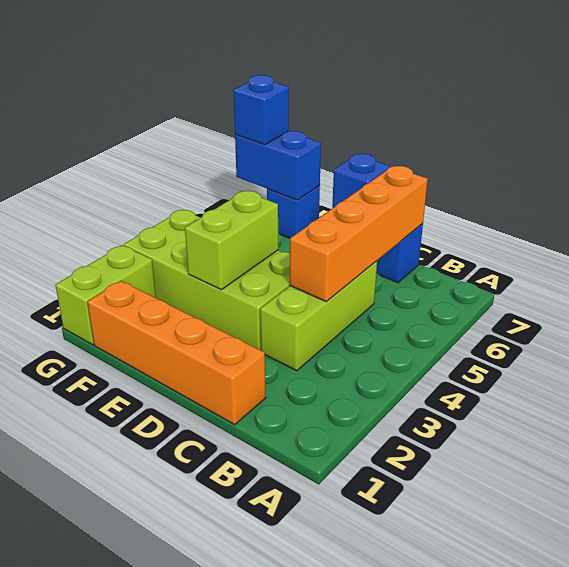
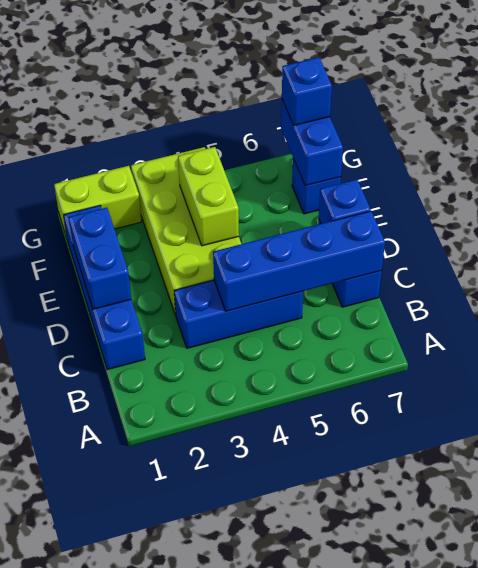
orange brick C1:F1 level 1 -> blue brick C1:F1 level 1
lime brick C3:C5 level 1 -> blue brick C3:C5 level 1
orange brick C4:C7 level 2 -> blue brick C4:C7 level 2
none -> blue brick D1:E1 level 2
lime brick E3:E4 level 2 -> lime brick E4:F4 level 2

GOAL OF THE EXERCISE »
Answer with one number: how many lines of the entries above include the word "orange".

WRITTEN RESPONSE »
2